_SET TASK_.
Copy out the entries verbatim, starting at the very first line and ending with the line that contains "Does point (131, 508)", including that line.

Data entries
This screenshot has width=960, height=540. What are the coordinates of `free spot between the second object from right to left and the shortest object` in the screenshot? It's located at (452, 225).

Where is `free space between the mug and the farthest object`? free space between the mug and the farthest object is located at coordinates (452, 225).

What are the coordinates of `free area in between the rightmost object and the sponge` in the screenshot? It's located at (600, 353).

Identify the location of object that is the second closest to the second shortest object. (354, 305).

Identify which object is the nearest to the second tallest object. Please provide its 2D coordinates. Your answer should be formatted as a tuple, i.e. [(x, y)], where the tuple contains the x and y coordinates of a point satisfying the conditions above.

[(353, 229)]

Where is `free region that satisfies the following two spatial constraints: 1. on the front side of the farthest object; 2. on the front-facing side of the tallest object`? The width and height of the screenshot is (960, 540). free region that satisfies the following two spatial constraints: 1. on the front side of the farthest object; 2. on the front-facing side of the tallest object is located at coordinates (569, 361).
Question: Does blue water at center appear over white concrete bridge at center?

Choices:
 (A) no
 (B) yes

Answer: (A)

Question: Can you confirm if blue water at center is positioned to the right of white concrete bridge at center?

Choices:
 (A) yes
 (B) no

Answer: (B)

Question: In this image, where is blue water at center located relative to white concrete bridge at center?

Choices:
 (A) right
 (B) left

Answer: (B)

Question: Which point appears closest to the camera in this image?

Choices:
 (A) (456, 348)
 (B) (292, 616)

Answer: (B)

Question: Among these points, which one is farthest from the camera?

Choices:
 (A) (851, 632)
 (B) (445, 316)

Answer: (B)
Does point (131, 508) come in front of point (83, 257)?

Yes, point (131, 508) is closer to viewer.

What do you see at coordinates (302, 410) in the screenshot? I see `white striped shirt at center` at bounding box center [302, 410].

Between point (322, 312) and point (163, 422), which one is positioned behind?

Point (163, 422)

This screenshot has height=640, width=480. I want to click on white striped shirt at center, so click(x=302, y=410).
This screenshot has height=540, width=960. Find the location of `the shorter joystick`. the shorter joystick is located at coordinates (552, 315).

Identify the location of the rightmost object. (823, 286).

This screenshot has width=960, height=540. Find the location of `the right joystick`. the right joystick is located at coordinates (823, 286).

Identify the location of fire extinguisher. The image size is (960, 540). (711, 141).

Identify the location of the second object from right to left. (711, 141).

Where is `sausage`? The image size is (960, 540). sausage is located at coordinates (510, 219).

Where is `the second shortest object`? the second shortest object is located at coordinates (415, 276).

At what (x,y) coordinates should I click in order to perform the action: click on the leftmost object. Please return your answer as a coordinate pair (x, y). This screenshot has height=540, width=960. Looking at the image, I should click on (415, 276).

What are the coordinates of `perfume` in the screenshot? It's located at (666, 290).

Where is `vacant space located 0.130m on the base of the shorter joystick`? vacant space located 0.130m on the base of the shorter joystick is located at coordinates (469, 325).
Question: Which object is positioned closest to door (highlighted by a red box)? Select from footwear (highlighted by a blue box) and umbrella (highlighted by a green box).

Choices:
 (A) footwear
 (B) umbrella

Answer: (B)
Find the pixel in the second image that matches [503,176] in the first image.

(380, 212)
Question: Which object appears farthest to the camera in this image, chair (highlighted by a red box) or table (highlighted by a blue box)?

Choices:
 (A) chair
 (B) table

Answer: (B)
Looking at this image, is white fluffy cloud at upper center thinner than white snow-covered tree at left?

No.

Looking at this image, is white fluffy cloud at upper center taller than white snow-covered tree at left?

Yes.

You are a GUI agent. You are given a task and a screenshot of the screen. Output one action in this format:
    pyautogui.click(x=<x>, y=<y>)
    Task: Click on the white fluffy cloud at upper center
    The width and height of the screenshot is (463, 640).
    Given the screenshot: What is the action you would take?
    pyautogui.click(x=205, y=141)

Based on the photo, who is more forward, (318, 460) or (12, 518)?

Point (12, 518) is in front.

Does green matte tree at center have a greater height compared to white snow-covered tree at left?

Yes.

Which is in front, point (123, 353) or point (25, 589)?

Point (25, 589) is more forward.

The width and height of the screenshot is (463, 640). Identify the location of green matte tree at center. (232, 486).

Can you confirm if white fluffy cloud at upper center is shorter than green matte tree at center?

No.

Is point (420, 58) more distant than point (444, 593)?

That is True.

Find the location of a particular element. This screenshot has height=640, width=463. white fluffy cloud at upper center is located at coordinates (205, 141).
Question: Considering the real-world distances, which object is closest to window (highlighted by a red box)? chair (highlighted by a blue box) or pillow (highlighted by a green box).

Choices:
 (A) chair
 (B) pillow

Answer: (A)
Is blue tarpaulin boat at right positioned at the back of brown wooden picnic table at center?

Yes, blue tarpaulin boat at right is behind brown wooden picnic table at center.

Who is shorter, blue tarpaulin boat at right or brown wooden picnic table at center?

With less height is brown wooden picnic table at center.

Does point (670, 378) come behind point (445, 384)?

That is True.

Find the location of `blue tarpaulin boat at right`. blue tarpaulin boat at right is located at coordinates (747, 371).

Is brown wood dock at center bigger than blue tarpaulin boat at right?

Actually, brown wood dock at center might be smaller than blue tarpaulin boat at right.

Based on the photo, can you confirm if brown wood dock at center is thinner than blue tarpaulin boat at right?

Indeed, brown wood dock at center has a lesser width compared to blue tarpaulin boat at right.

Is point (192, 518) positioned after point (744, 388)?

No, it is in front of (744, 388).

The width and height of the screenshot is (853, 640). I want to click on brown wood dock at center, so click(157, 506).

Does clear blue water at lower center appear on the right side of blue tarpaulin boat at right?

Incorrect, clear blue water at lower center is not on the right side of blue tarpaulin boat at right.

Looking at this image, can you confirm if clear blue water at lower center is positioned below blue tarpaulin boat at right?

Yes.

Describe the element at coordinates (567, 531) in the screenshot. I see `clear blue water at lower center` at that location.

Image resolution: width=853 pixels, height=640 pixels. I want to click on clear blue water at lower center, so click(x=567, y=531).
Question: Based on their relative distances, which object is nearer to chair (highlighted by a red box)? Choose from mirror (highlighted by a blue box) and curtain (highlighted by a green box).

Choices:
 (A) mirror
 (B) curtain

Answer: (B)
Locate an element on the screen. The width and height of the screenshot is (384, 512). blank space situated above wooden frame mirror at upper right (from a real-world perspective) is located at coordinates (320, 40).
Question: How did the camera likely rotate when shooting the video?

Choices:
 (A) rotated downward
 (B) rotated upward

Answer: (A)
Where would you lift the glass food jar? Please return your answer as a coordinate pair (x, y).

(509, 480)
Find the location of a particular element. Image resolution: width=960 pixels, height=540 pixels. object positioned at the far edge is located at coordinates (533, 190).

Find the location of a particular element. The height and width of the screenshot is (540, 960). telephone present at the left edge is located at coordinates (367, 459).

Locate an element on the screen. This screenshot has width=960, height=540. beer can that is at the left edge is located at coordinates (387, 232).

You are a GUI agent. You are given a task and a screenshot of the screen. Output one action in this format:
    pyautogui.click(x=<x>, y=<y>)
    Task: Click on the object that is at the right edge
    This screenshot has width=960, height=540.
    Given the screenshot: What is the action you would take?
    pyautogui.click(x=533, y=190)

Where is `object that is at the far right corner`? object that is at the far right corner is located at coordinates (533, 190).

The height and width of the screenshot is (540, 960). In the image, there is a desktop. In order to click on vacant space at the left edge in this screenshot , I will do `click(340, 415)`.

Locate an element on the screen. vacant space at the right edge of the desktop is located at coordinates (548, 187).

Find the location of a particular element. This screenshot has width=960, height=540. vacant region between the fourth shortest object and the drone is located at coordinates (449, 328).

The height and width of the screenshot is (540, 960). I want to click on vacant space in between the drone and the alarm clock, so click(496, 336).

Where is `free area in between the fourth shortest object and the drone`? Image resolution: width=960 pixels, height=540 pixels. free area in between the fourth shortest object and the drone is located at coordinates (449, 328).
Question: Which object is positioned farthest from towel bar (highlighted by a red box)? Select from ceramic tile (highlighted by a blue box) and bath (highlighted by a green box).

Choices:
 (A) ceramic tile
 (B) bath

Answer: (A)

_RESPONSE TO THE TASK_.
This screenshot has width=960, height=540. What are the coordinates of `free spot between the second object from right to left and the shortest object` in the screenshot? It's located at (452, 225).

Where is `free space between the mug and the farthest object`? free space between the mug and the farthest object is located at coordinates (452, 225).

What are the coordinates of `free area in between the rightmost object and the sponge` in the screenshot? It's located at (600, 353).

Identify the location of object that is the second closest to the second shortest object. (354, 305).

Identify which object is the nearest to the second tallest object. Please provide its 2D coordinates. Your answer should be formatted as a tuple, i.e. [(x, y)], where the tuple contains the x and y coordinates of a point satisfying the conditions above.

[(353, 229)]

Where is `free region that satisfies the following two spatial constraints: 1. on the front side of the farthest object; 2. on the front-facing side of the tallest object`? The width and height of the screenshot is (960, 540). free region that satisfies the following two spatial constraints: 1. on the front side of the farthest object; 2. on the front-facing side of the tallest object is located at coordinates (569, 361).
Question: Does blue water at center appear over white concrete bridge at center?

Choices:
 (A) no
 (B) yes

Answer: (A)

Question: Can you confirm if blue water at center is positioned to the right of white concrete bridge at center?

Choices:
 (A) yes
 (B) no

Answer: (B)

Question: In this image, where is blue water at center located relative to white concrete bridge at center?

Choices:
 (A) right
 (B) left

Answer: (B)

Question: Which point appears closest to the camera in this image?

Choices:
 (A) (456, 348)
 (B) (292, 616)

Answer: (B)

Question: Among these points, which one is farthest from the camera?

Choices:
 (A) (851, 632)
 (B) (445, 316)

Answer: (B)
Does point (131, 508) come in front of point (83, 257)?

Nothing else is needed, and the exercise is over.